About this exercise: Please copy every record below exactly, leaving out the pictures.

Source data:
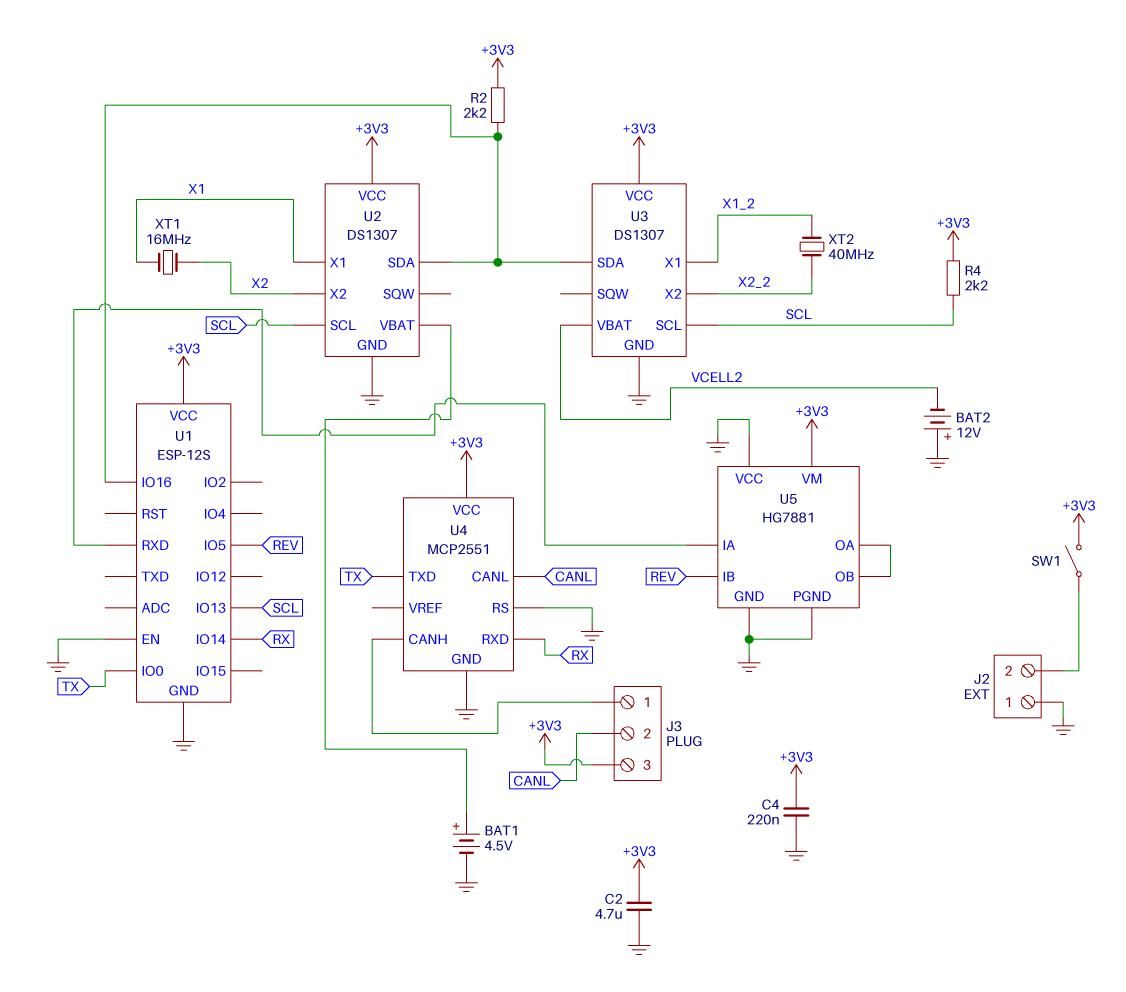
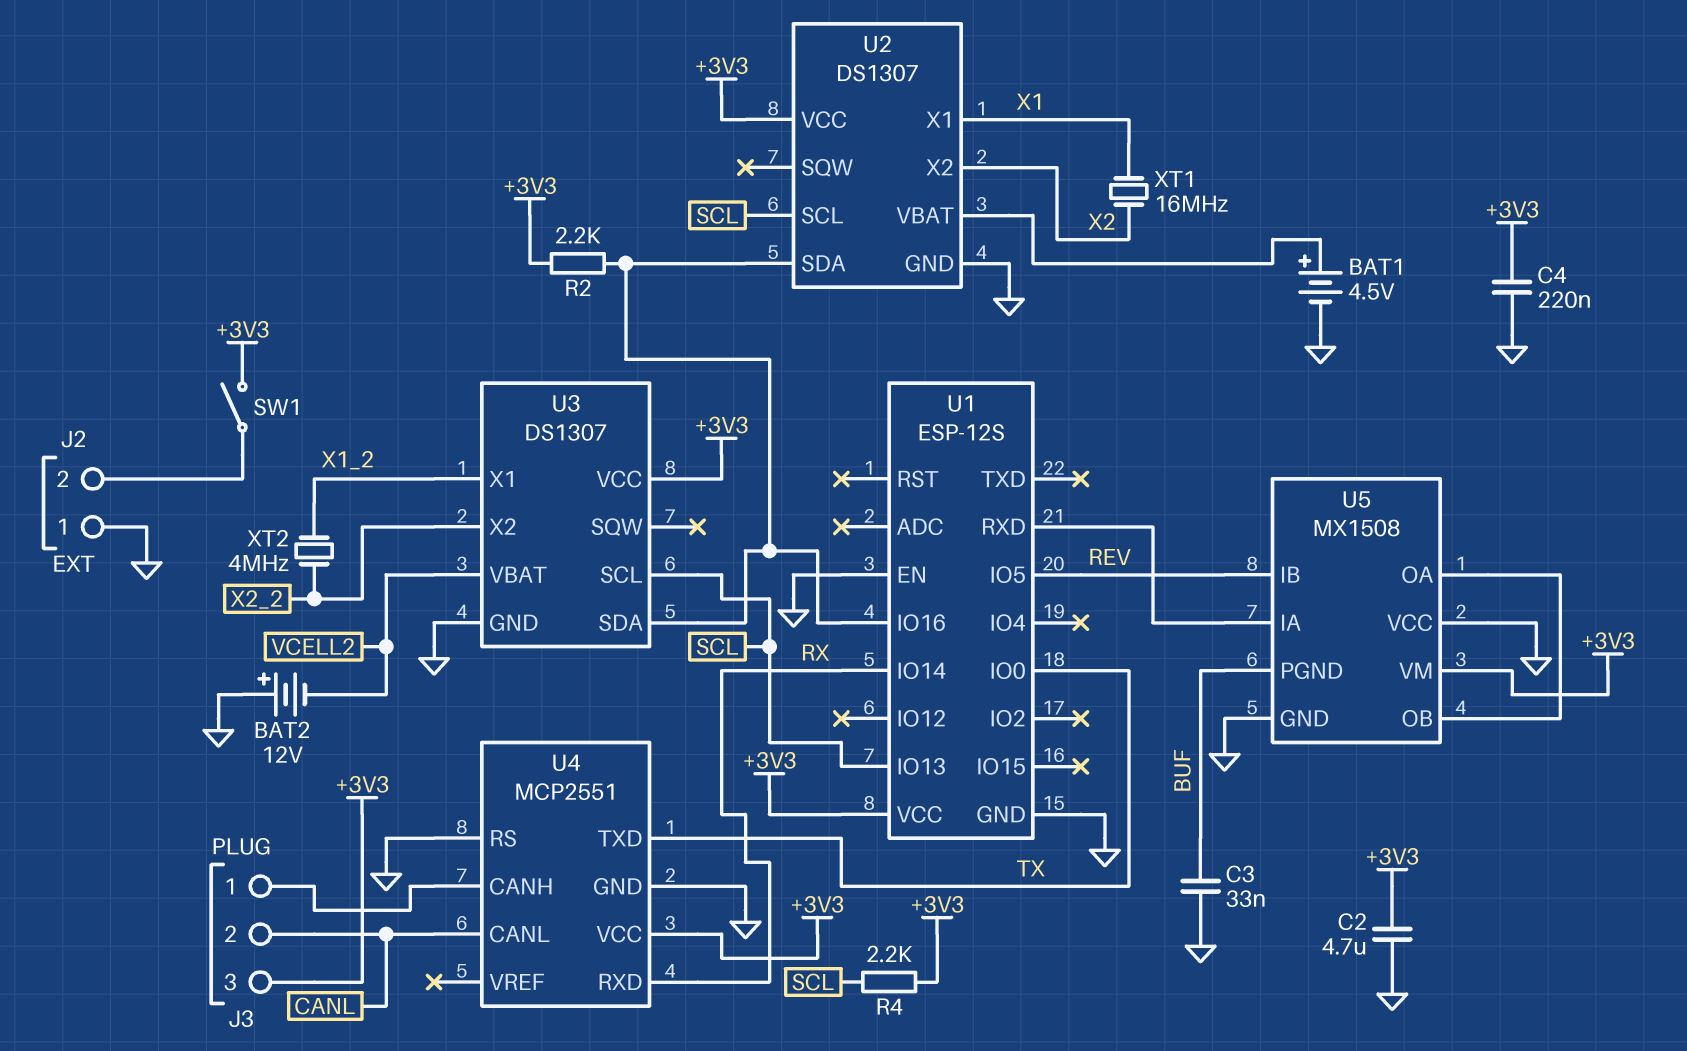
C3: none -> 33nF (BUF, GND)
U5: HG7881 -> MX1508
U5 pin PGND: GND -> BUF
XT2: 40MHz (X1_2, X2_2) -> 4MHz (X1_2, X2_2)

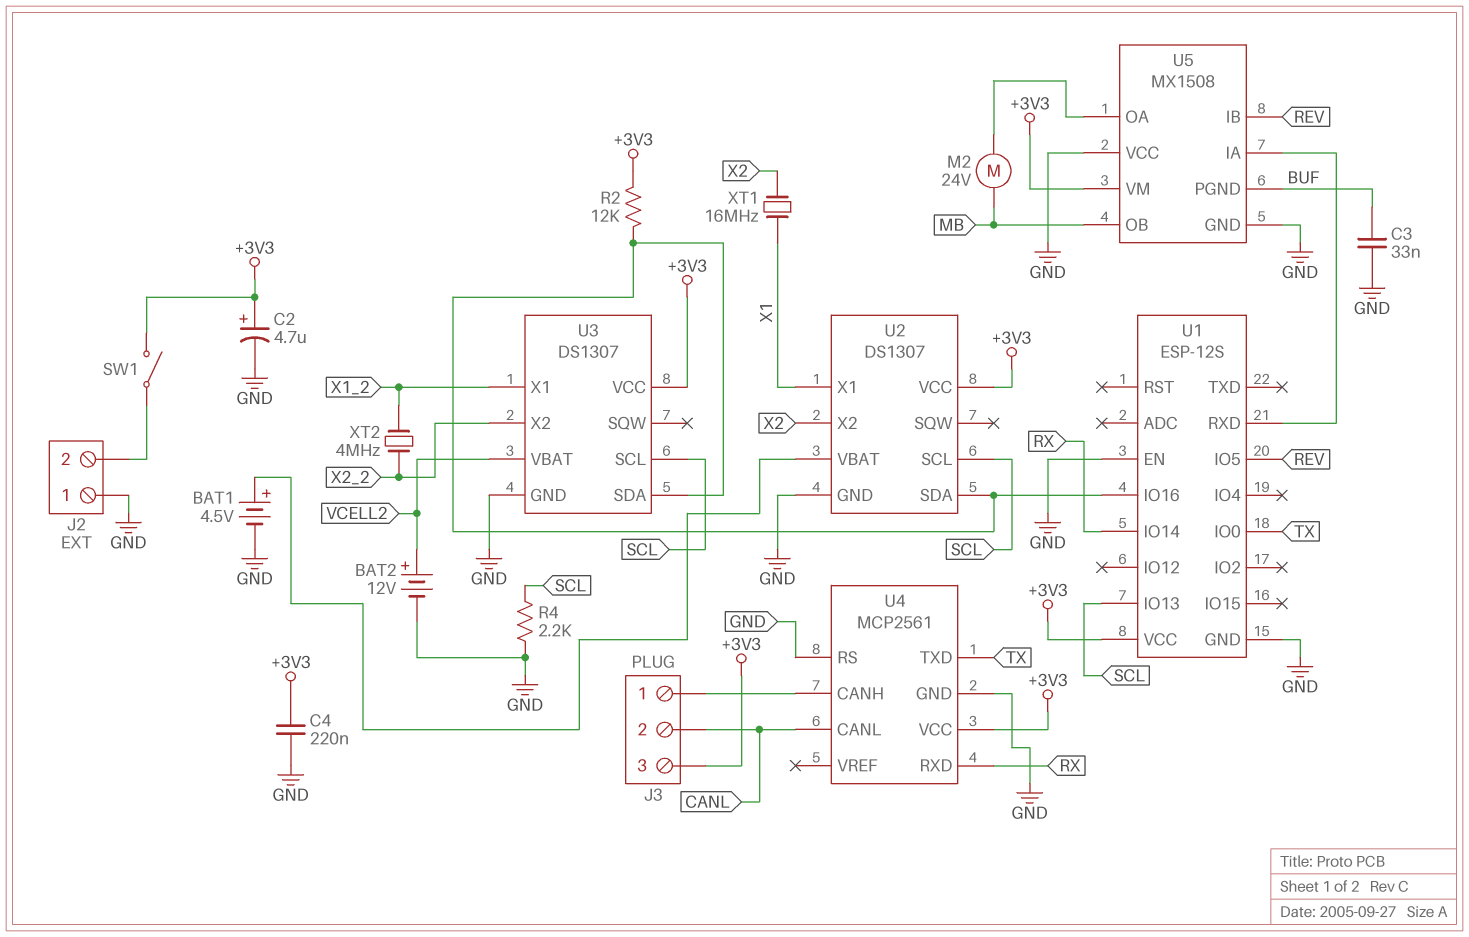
BAT2: 12V (plus GND, minus VCELL2) -> 12V (plus VCELL2, minus GND)
C2: 4.7uF (+3V3, GND) -> 4.7uF (plus +3V3, minus GND)
M2: none -> motor 24V (MB, U5/OA)
R2: 2.2k (+3V3, U1/IO16) -> 12k (+3V3, U1/IO16)
R4: 2.2k (+3V3, SCL) -> 2.2k (GND, SCL)
U4: MCP2551 -> MCP2561
U5 pin OB: U5/OA -> MB

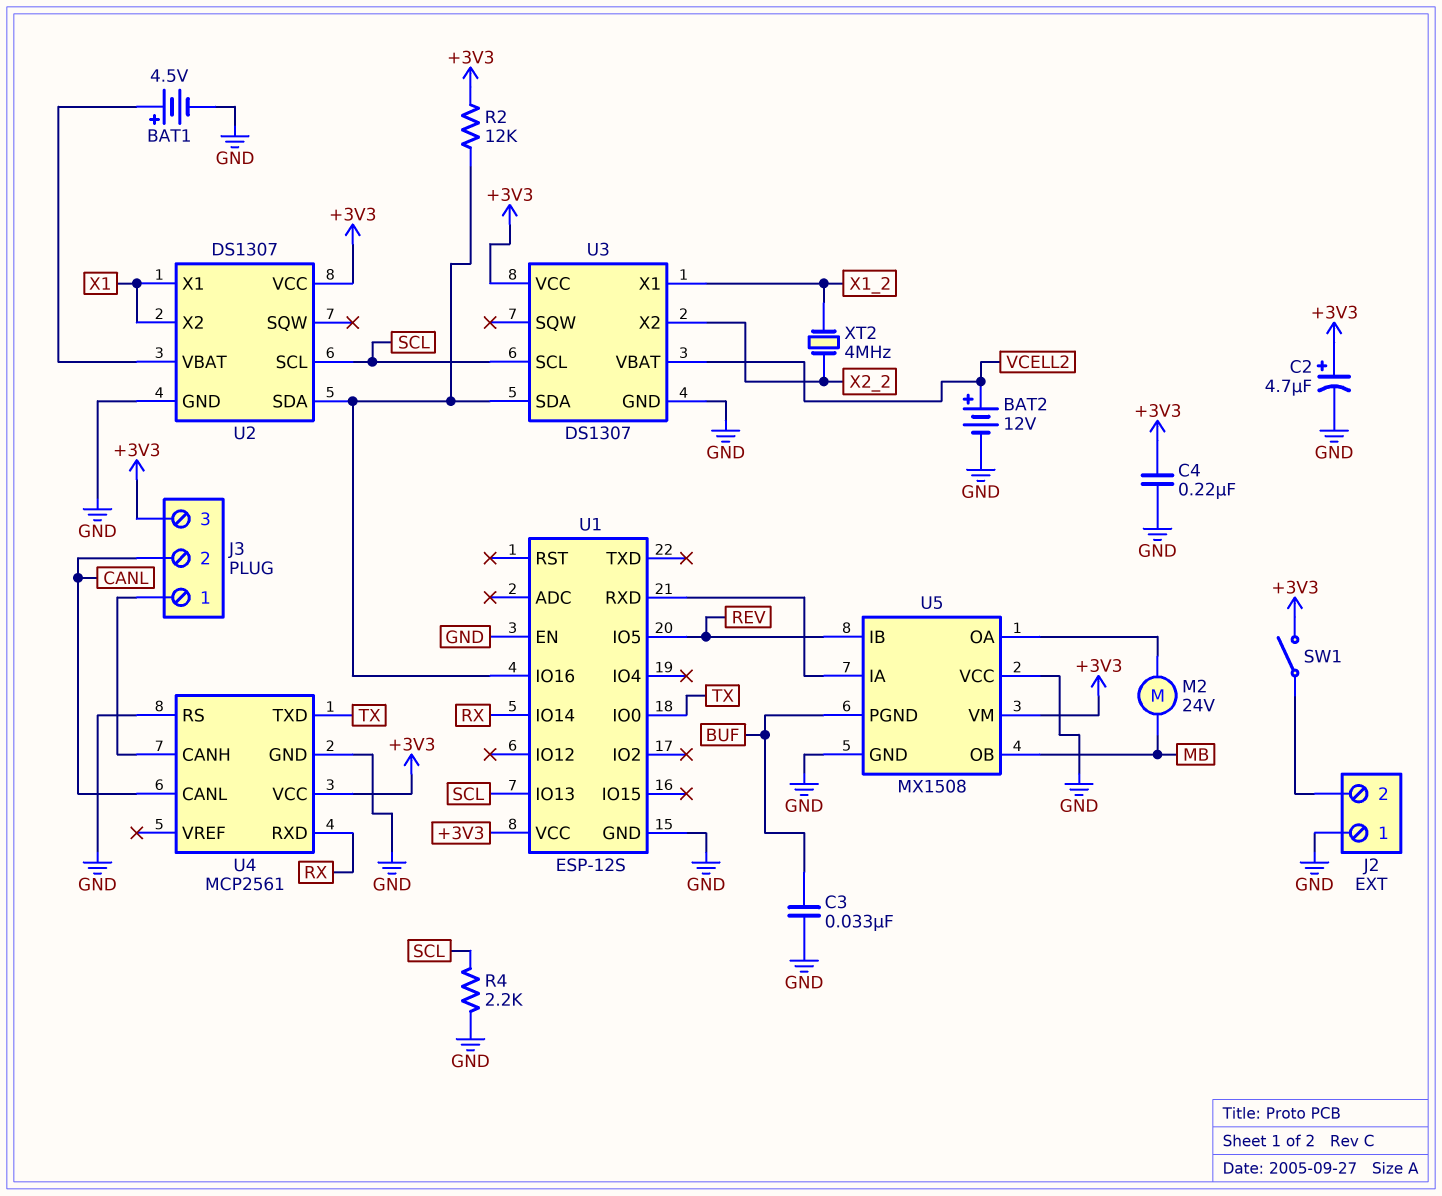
U2 pin X2: X2 -> X1
XT1: 16MHz (X1, X2) -> none

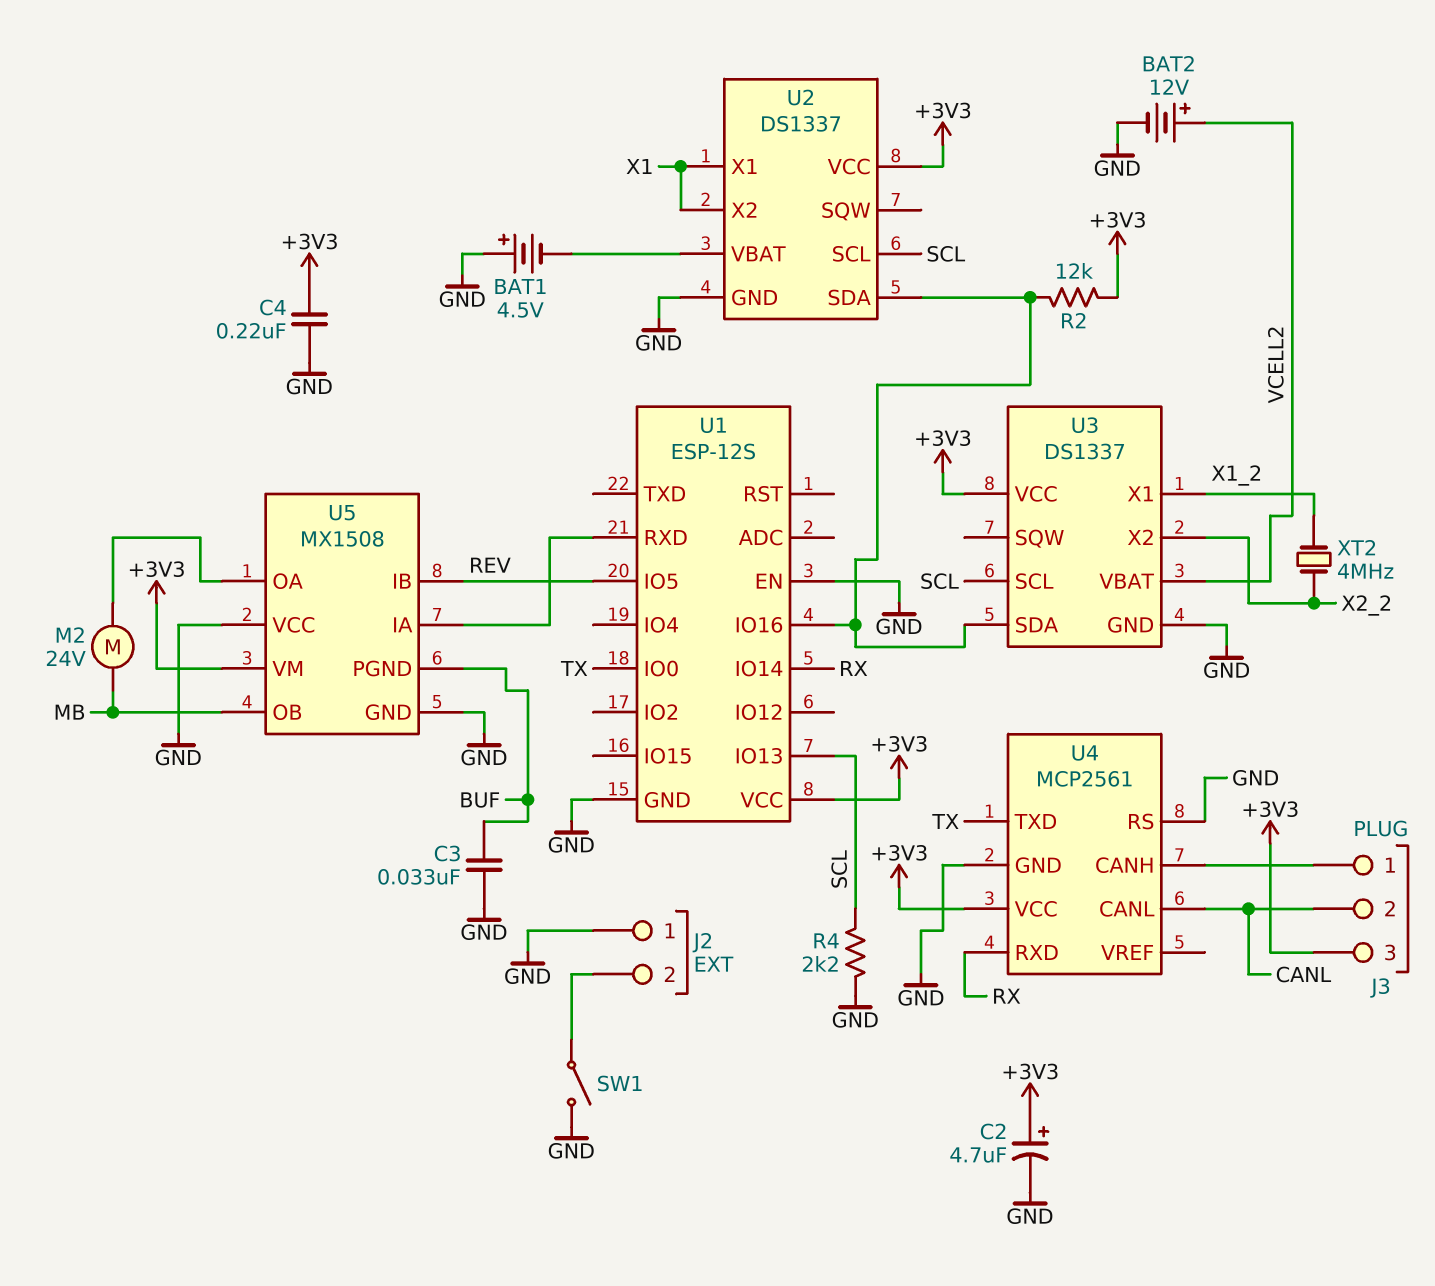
BAT1: 4.5V (plus U2/VBAT, minus GND) -> 4.5V (plus GND, minus U2/VBAT)
SW1: switch (+3V3, J2/2) -> switch (GND, J2/2)
U2: DS1307 -> DS1337
U3: DS1307 -> DS1337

Solved problem:
C3: none -> 33nF (BUF, GND)
U5: HG7881 -> MX1508
U5 pin PGND: GND -> BUF
XT2: 40MHz (X1_2, X2_2) -> 4MHz (X1_2, X2_2)

BAT2: 12V (plus GND, minus VCELL2) -> 12V (plus VCELL2, minus GND)
C2: 4.7uF (+3V3, GND) -> 4.7uF (plus +3V3, minus GND)
M2: none -> motor 24V (MB, U5/OA)
R2: 2.2k (+3V3, U1/IO16) -> 12k (+3V3, U1/IO16)
R4: 2.2k (+3V3, SCL) -> 2.2k (GND, SCL)
U4: MCP2551 -> MCP2561
U5 pin OB: U5/OA -> MB

U2 pin X2: X2 -> X1
XT1: 16MHz (X1, X2) -> none

BAT1: 4.5V (plus U2/VBAT, minus GND) -> 4.5V (plus GND, minus U2/VBAT)
SW1: switch (+3V3, J2/2) -> switch (GND, J2/2)
U2: DS1307 -> DS1337
U3: DS1307 -> DS1337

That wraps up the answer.